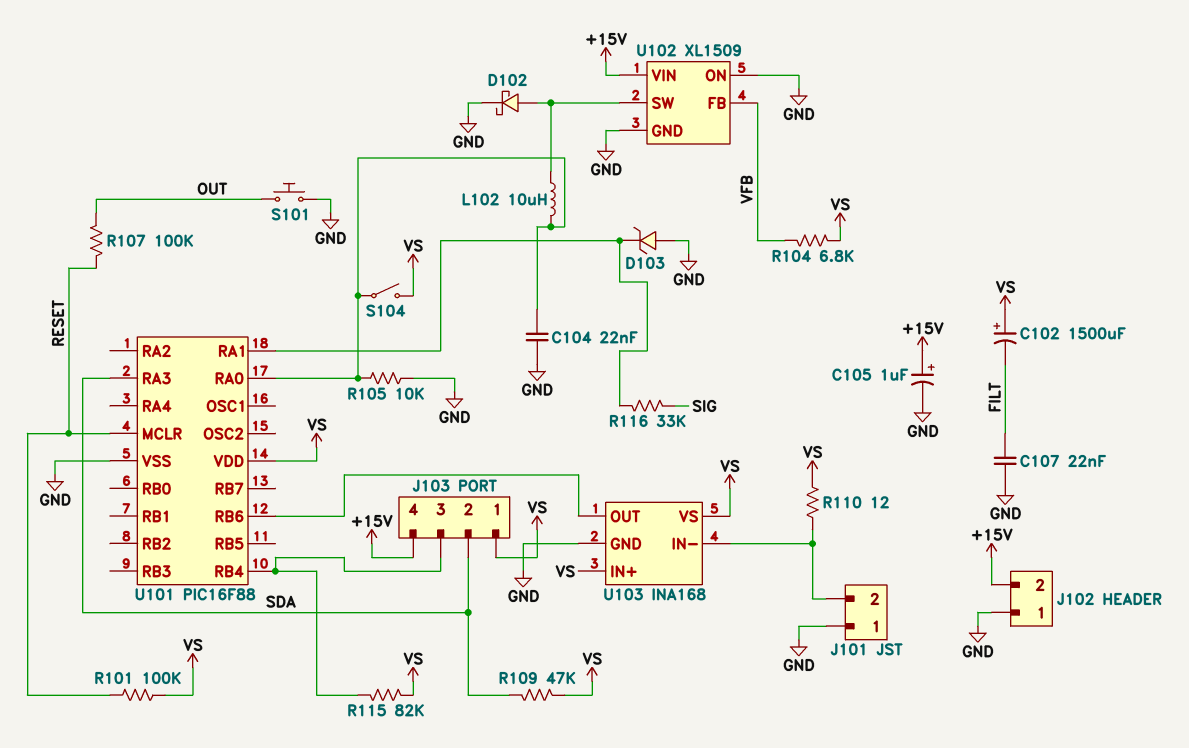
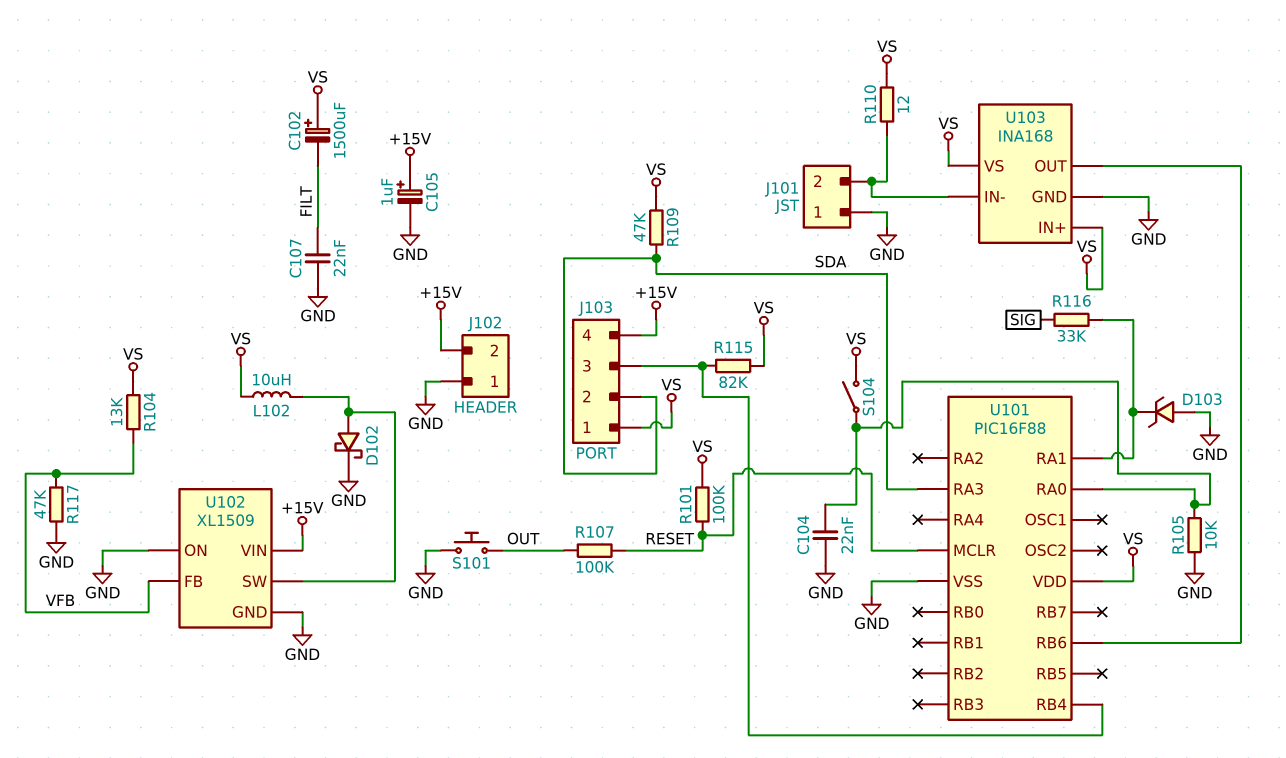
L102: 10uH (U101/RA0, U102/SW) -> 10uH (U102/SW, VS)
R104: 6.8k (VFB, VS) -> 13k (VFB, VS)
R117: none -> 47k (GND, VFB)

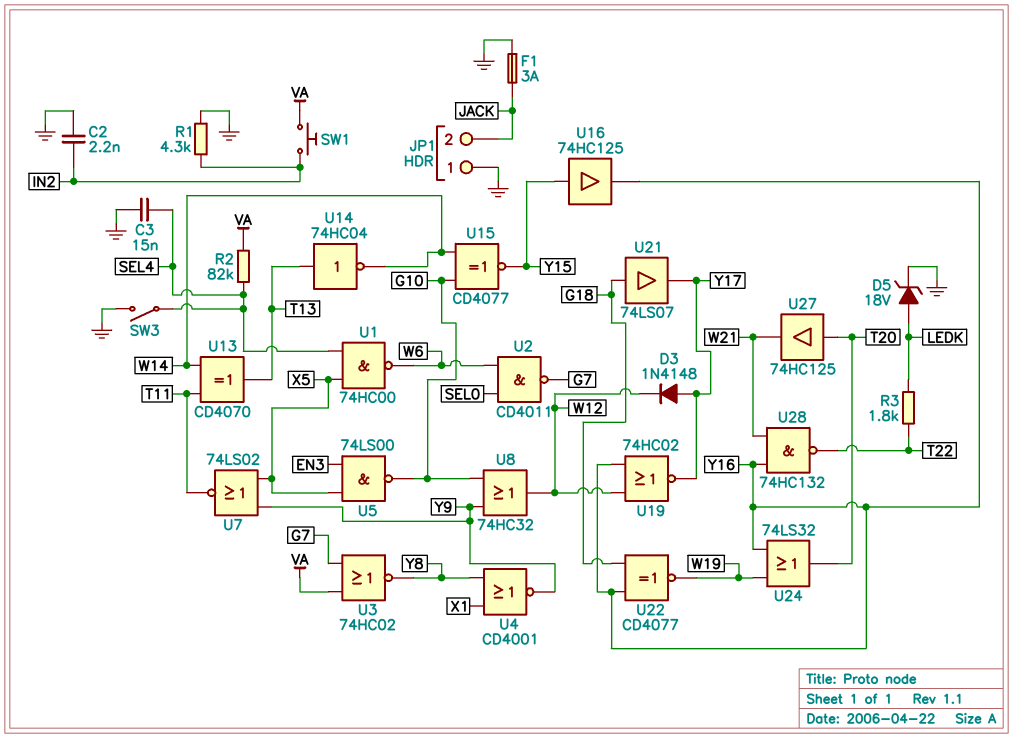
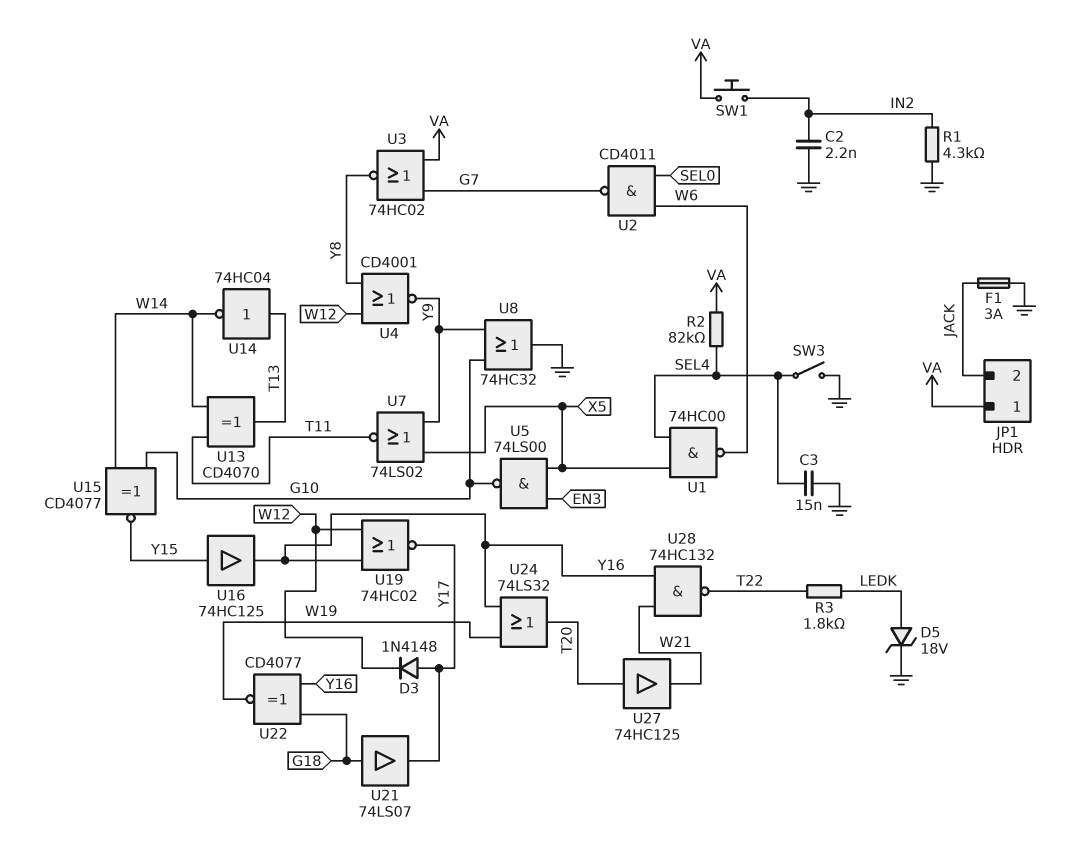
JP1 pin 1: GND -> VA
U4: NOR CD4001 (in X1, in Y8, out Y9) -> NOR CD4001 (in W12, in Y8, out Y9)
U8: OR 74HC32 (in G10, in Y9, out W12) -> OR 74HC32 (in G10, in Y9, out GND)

-- Your goal --
From the first line to the last, return the records exactly and leave the pictures behind.

-- Exercise solution --
L102: 10uH (U101/RA0, U102/SW) -> 10uH (U102/SW, VS)
R104: 6.8k (VFB, VS) -> 13k (VFB, VS)
R117: none -> 47k (GND, VFB)

JP1 pin 1: GND -> VA
U4: NOR CD4001 (in X1, in Y8, out Y9) -> NOR CD4001 (in W12, in Y8, out Y9)
U8: OR 74HC32 (in G10, in Y9, out W12) -> OR 74HC32 (in G10, in Y9, out GND)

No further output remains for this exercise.